[TASK DETAILS]
Quote the whole listing word for word. Do not include the pictures.

[RECORDS SUPPLIED]
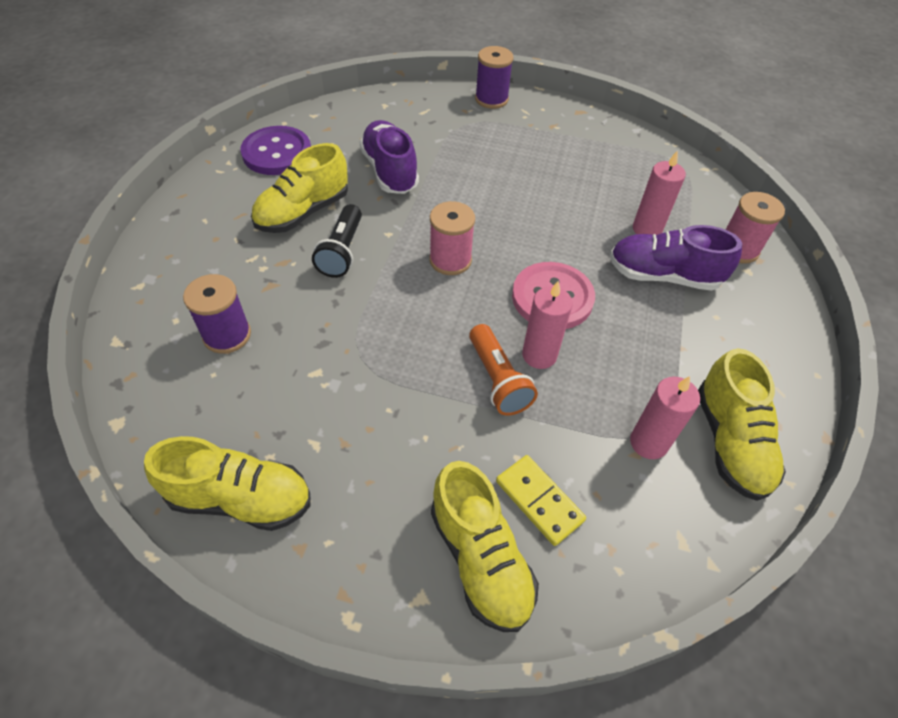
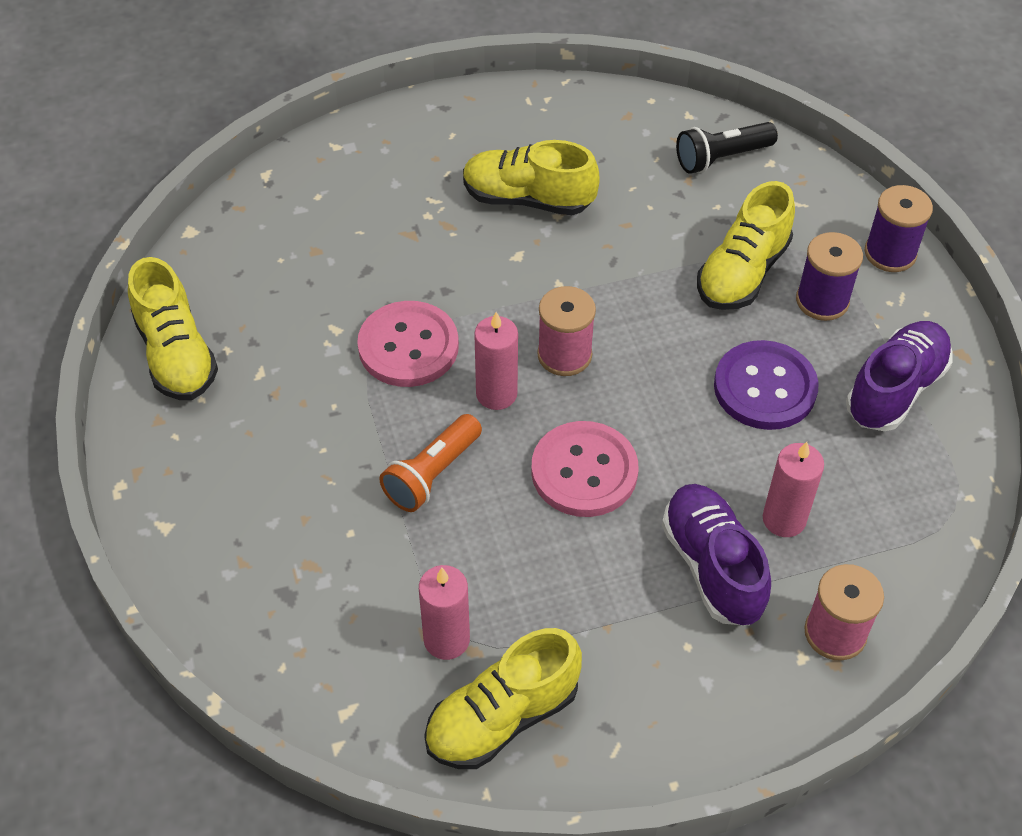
camera: 60 degrees right, 0 degrees up
purple spool [183,274,251,354] -> purple spool moved to [796,232,863,321]
purple button [241,126,311,175] -> purple button moved to [714,340,819,430]
black flashlight [312,204,362,278] -> black flashlight moved to [676,122,778,174]
purple shoe [359,120,419,194] -> purple shoe moved to [846,321,953,431]
yellow shoe [431,461,539,632] -> yellow shoe moved to [697,181,795,310]
yellow domino [496,455,586,546] -> none
pink candle [522,281,573,369] -> pink candle moved to [474,312,518,410]
none -> pink button [357,301,459,387]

[SOLUTION TO THE PROBLEM]
camera: 60 degrees right, 0 degrees up
purple spool [183,274,251,354] -> purple spool moved to [796,232,863,321]
purple button [241,126,311,175] -> purple button moved to [714,340,819,430]
black flashlight [312,204,362,278] -> black flashlight moved to [676,122,778,174]
purple shoe [359,120,419,194] -> purple shoe moved to [846,321,953,431]
yellow shoe [431,461,539,632] -> yellow shoe moved to [697,181,795,310]
yellow domino [496,455,586,546] -> none
pink candle [522,281,573,369] -> pink candle moved to [474,312,518,410]
none -> pink button [357,301,459,387]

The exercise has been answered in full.